### WHAT IS BEING ASKED
Without any pictures, reproduce exactly the lines running from the line containing "BLUE BLOCK [509" through the end of the entries.
**** WORKING DATA ****
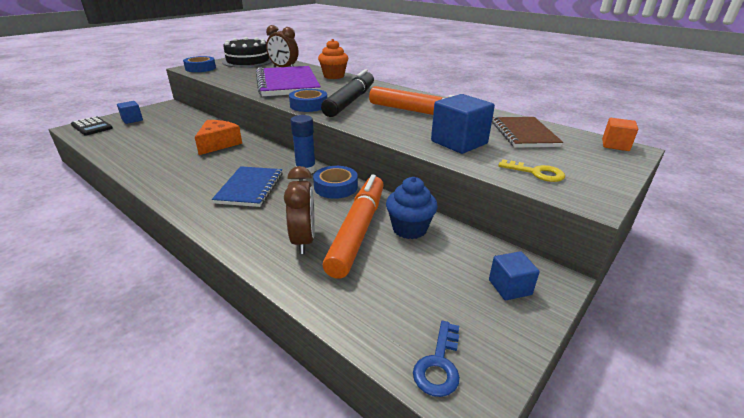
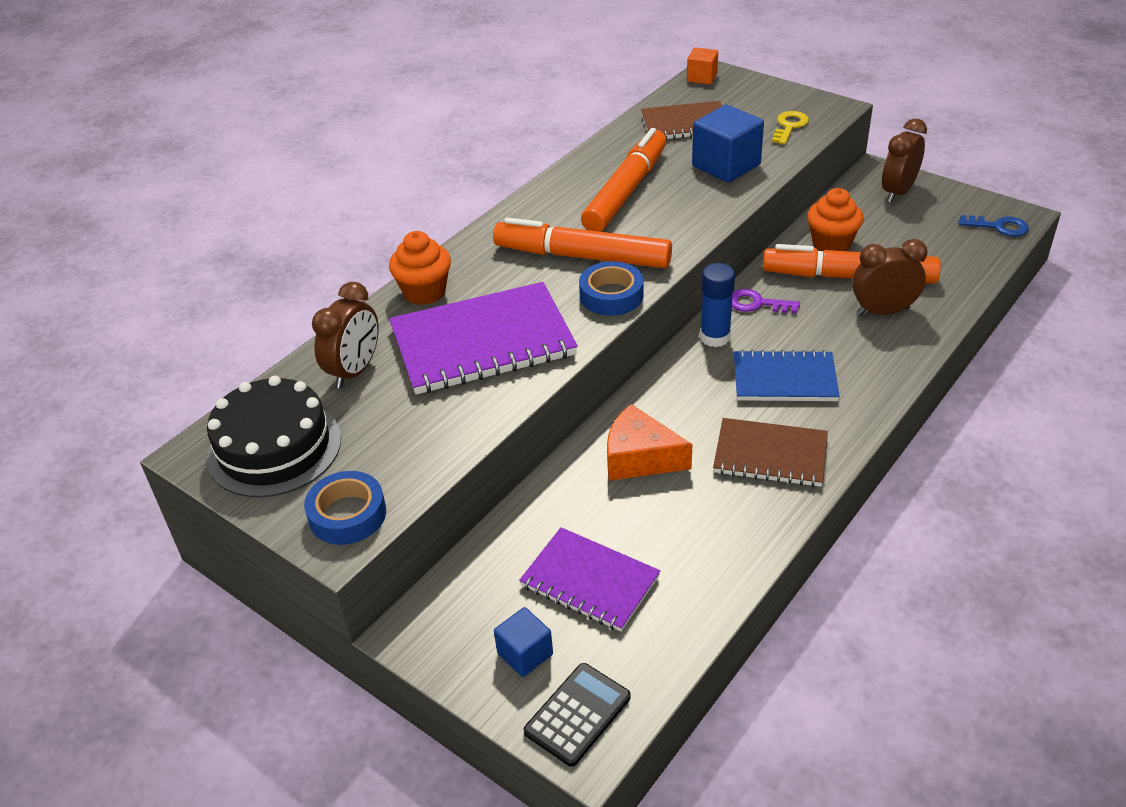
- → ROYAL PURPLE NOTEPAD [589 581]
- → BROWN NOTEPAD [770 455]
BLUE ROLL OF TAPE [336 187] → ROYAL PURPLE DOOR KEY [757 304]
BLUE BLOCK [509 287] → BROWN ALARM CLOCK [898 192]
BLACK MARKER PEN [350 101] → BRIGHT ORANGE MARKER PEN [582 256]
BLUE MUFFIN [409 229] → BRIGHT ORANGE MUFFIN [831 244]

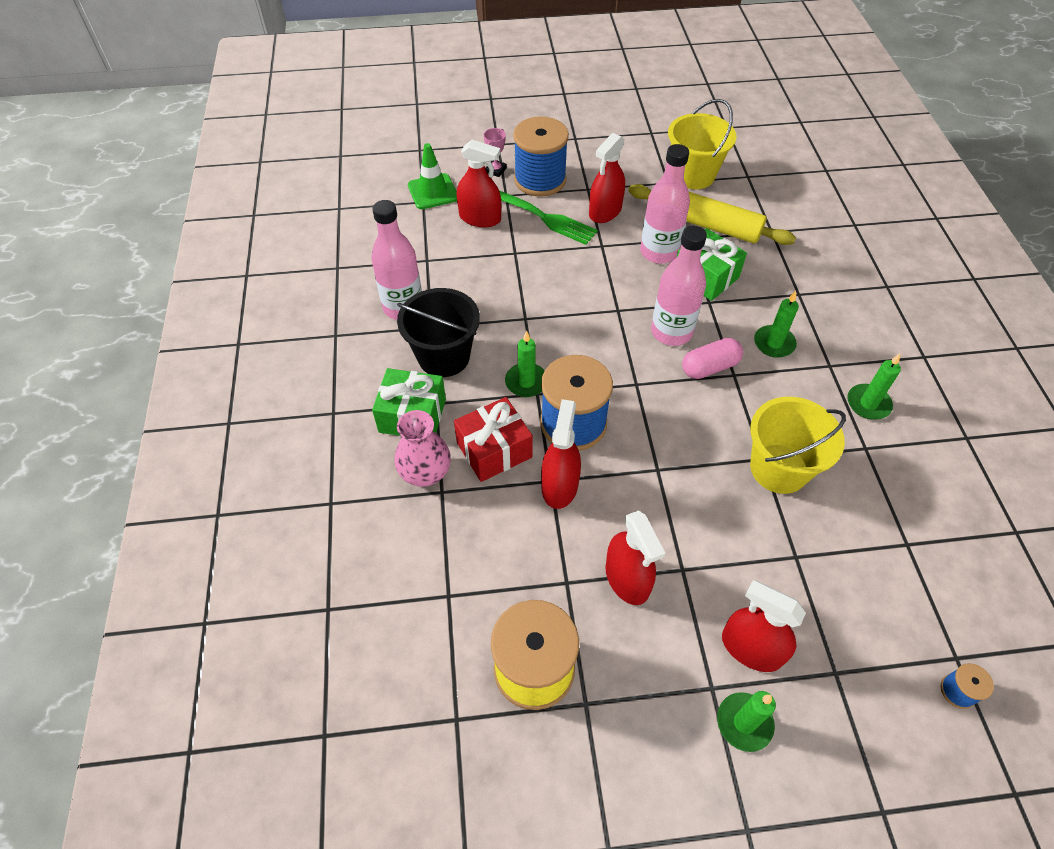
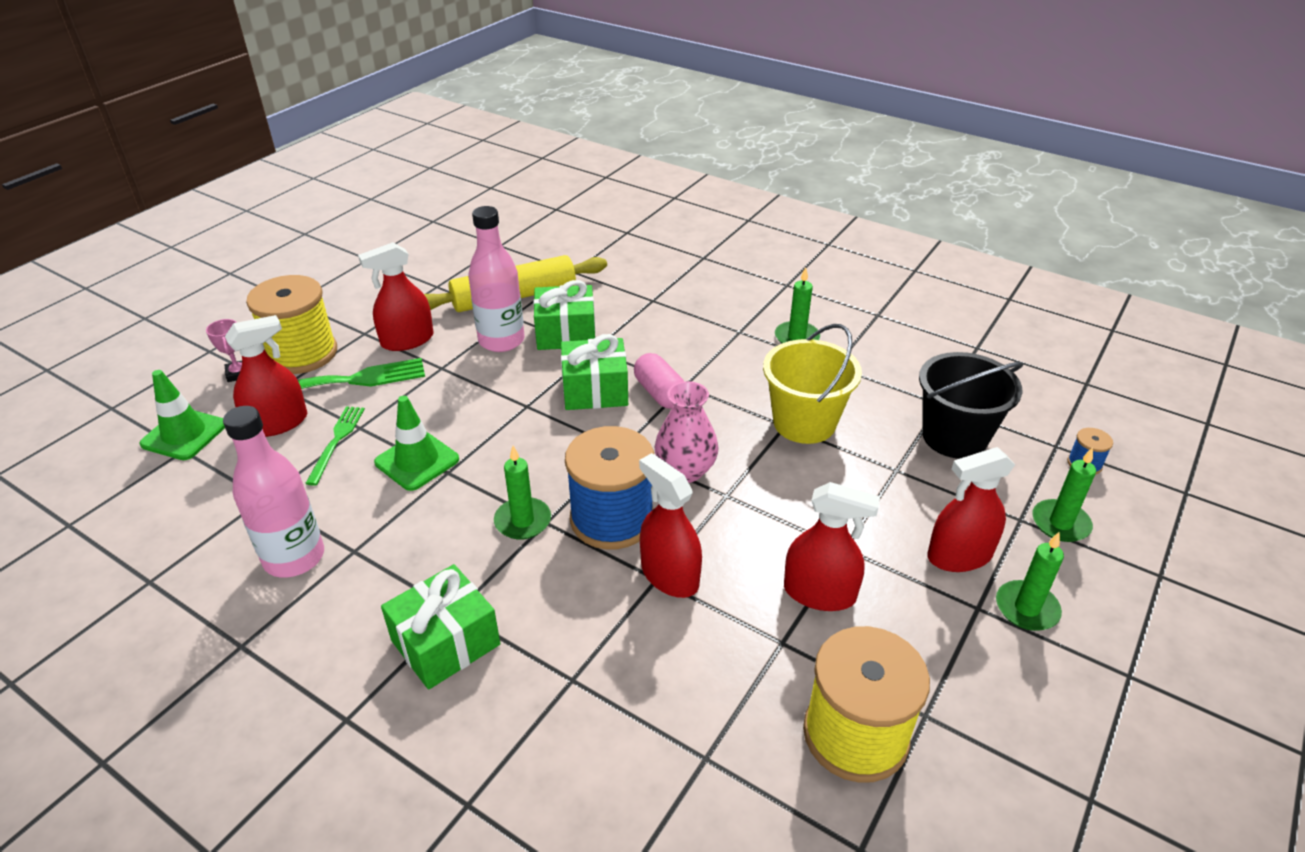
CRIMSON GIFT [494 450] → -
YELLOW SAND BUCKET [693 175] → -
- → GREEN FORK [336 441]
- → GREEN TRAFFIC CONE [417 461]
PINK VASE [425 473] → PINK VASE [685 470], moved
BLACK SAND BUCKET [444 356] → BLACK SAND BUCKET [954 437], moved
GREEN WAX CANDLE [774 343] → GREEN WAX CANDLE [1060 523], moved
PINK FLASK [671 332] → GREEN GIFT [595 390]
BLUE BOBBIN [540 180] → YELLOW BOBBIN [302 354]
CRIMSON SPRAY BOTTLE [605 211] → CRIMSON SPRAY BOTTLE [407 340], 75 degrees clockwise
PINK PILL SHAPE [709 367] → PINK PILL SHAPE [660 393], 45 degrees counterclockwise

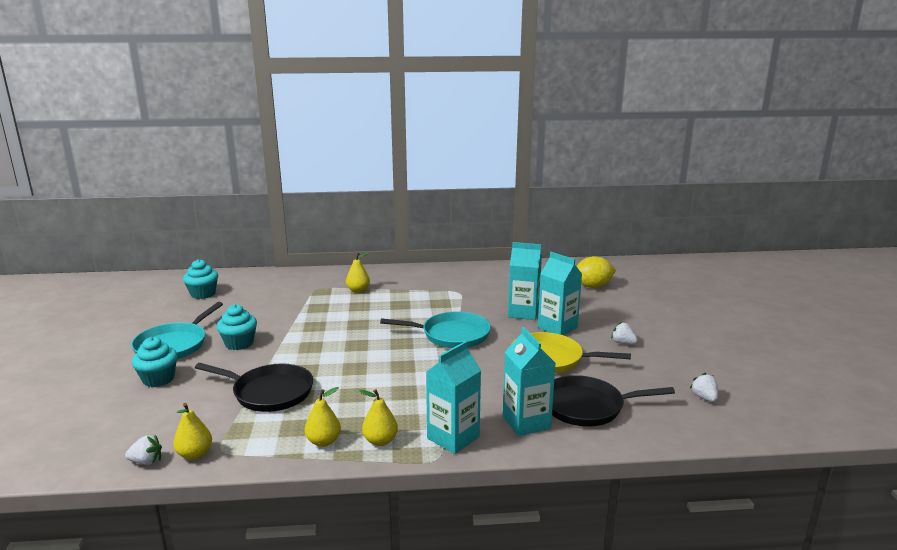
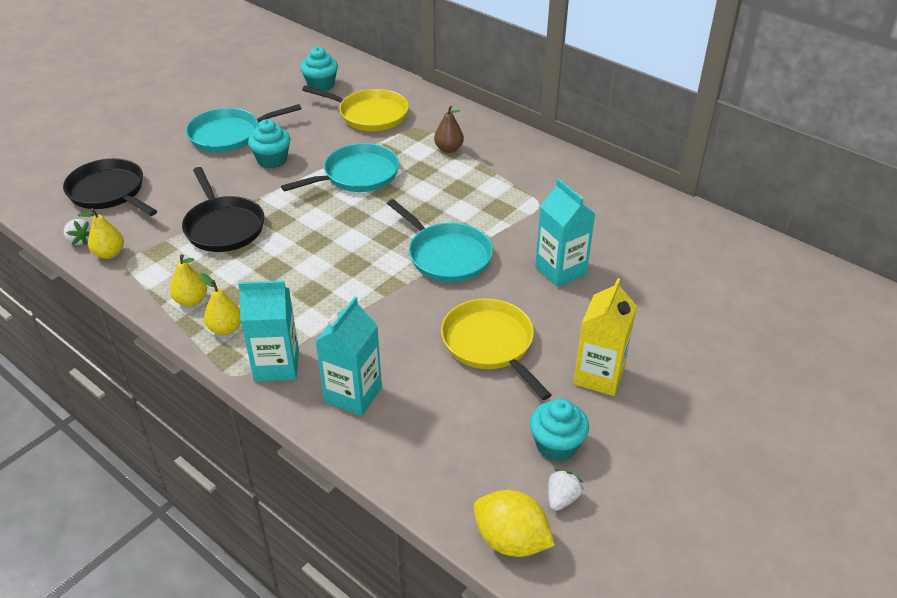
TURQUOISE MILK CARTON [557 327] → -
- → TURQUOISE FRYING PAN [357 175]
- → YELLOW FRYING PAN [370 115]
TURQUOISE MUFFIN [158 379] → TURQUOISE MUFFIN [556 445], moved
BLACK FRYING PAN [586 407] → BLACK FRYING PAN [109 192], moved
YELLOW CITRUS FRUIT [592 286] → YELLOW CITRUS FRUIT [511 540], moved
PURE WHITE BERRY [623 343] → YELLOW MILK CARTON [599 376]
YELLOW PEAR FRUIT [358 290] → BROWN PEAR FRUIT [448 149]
****
### EXERCISE RESPONSE
BLUE BLOCK [509 287] → BROWN ALARM CLOCK [898 192]
BLACK MARKER PEN [350 101] → BRIGHT ORANGE MARKER PEN [582 256]
BLUE MUFFIN [409 229] → BRIGHT ORANGE MUFFIN [831 244]

CRIMSON GIFT [494 450] → -
YELLOW SAND BUCKET [693 175] → -
- → GREEN FORK [336 441]
- → GREEN TRAFFIC CONE [417 461]
PINK VASE [425 473] → PINK VASE [685 470], moved
BLACK SAND BUCKET [444 356] → BLACK SAND BUCKET [954 437], moved
GREEN WAX CANDLE [774 343] → GREEN WAX CANDLE [1060 523], moved
PINK FLASK [671 332] → GREEN GIFT [595 390]
BLUE BOBBIN [540 180] → YELLOW BOBBIN [302 354]
CRIMSON SPRAY BOTTLE [605 211] → CRIMSON SPRAY BOTTLE [407 340], 75 degrees clockwise
PINK PILL SHAPE [709 367] → PINK PILL SHAPE [660 393], 45 degrees counterclockwise

TURQUOISE MILK CARTON [557 327] → -
- → TURQUOISE FRYING PAN [357 175]
- → YELLOW FRYING PAN [370 115]
TURQUOISE MUFFIN [158 379] → TURQUOISE MUFFIN [556 445], moved
BLACK FRYING PAN [586 407] → BLACK FRYING PAN [109 192], moved
YELLOW CITRUS FRUIT [592 286] → YELLOW CITRUS FRUIT [511 540], moved
PURE WHITE BERRY [623 343] → YELLOW MILK CARTON [599 376]
YELLOW PEAR FRUIT [358 290] → BROWN PEAR FRUIT [448 149]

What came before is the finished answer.